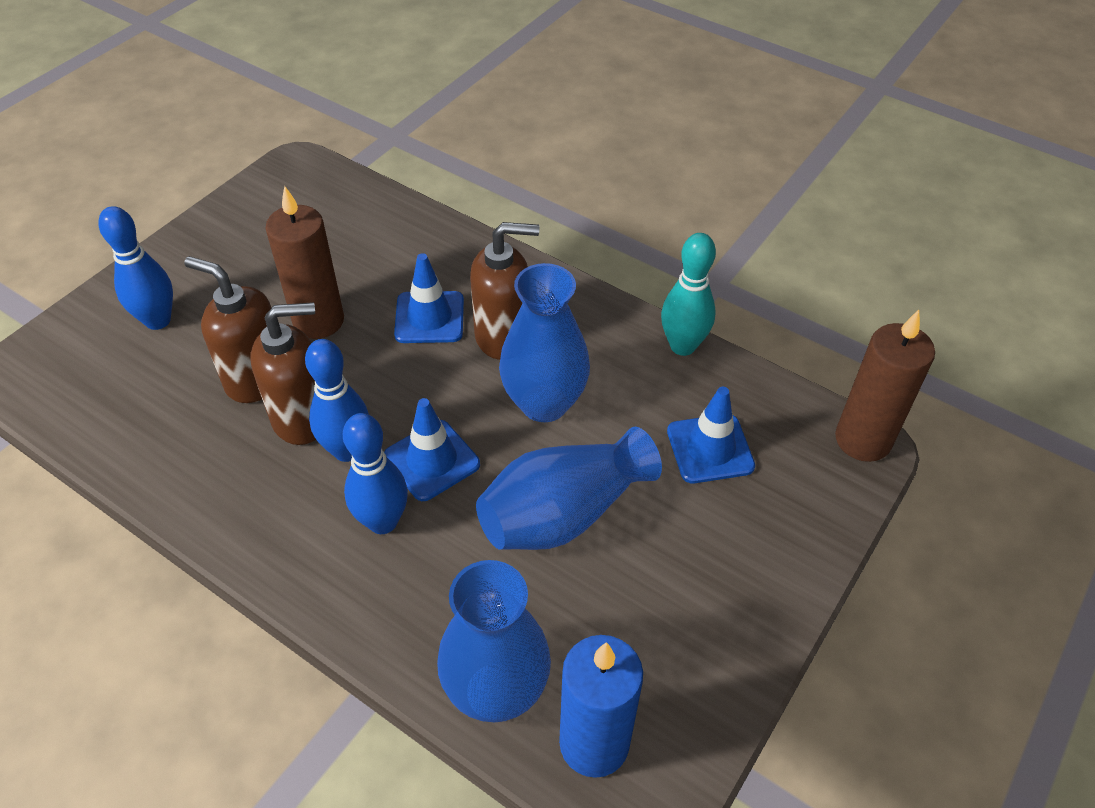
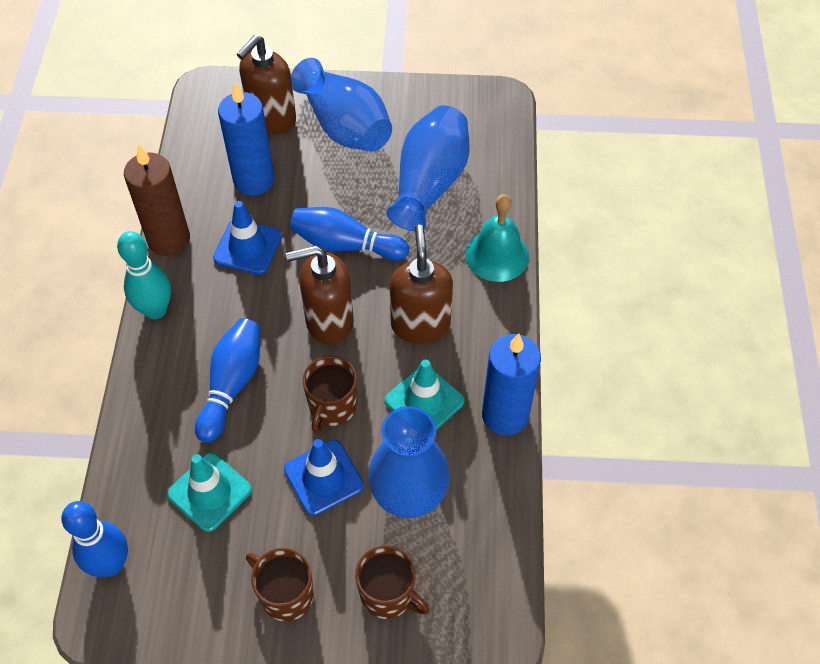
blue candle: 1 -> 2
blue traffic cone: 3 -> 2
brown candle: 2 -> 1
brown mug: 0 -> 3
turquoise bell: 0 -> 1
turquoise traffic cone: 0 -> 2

------

## EXERCISE
The answer consists of the lines above that include the word "cone", each copied exactly.

## SOLUTION TO THE PROBLEM
blue traffic cone: 3 -> 2
turquoise traffic cone: 0 -> 2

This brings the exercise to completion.